Task prompt: Each record below gets repeated exactly, and pictures stay out of the copy.

══════

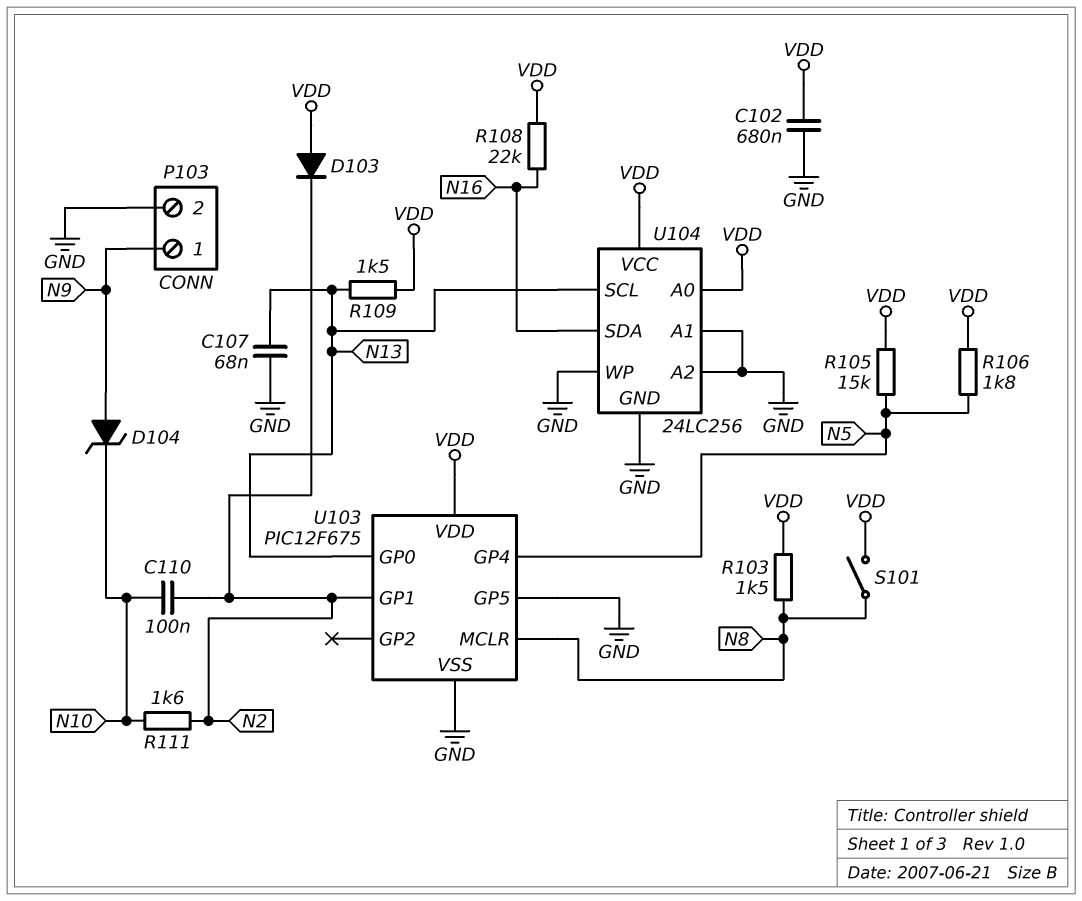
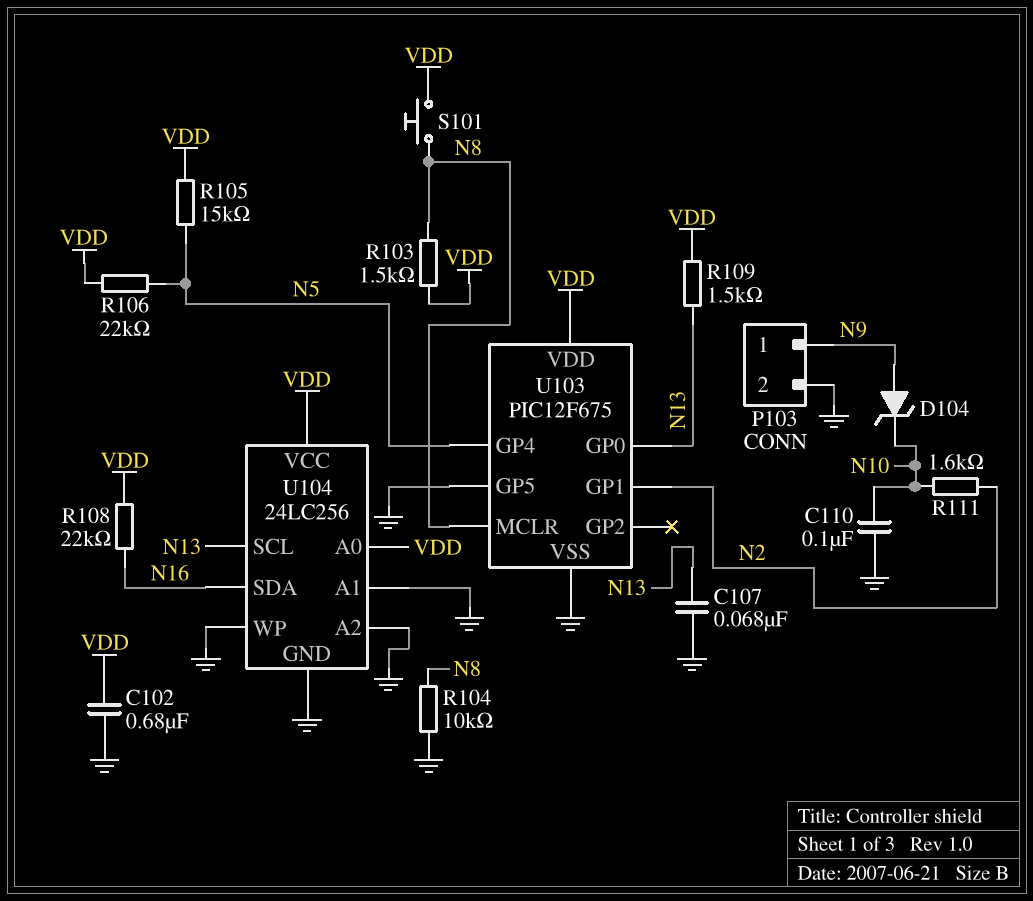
C110: 100nF (N2, N10) -> 100nF (GND, N10)
D103: diode (A VDD, K N2) -> none
R104: none -> 10k (GND, N8)
R106: 1.8k (N5, VDD) -> 22k (N5, VDD)
S101: switch (N8, VDD) -> button (N8, VDD)

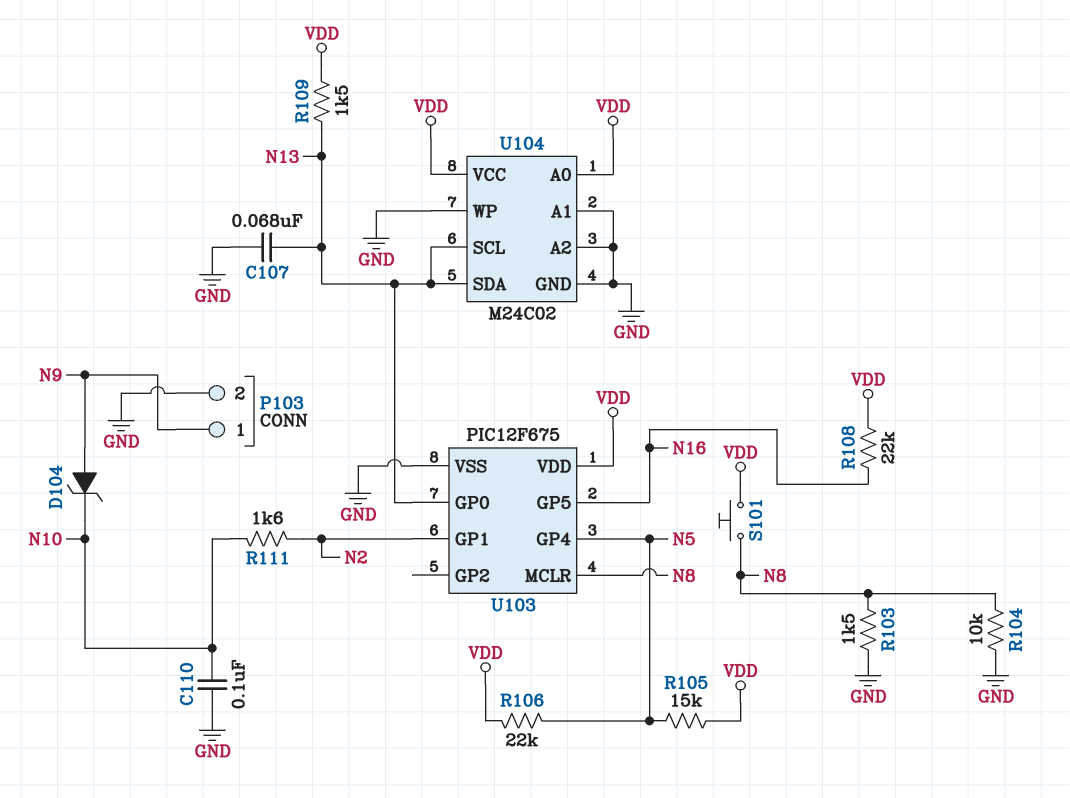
C102: 680nF (GND, VDD) -> none
R103: 1.5k (N8, VDD) -> 1.5k (GND, N8)
U103 pin GP5: GND -> N16
U104: 24LC256 -> M24C02
U104 pin SDA: N16 -> N13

══════

Task response:
C110: 100nF (N2, N10) -> 100nF (GND, N10)
D103: diode (A VDD, K N2) -> none
R104: none -> 10k (GND, N8)
R106: 1.8k (N5, VDD) -> 22k (N5, VDD)
S101: switch (N8, VDD) -> button (N8, VDD)

C102: 680nF (GND, VDD) -> none
R103: 1.5k (N8, VDD) -> 1.5k (GND, N8)
U103 pin GP5: GND -> N16
U104: 24LC256 -> M24C02
U104 pin SDA: N16 -> N13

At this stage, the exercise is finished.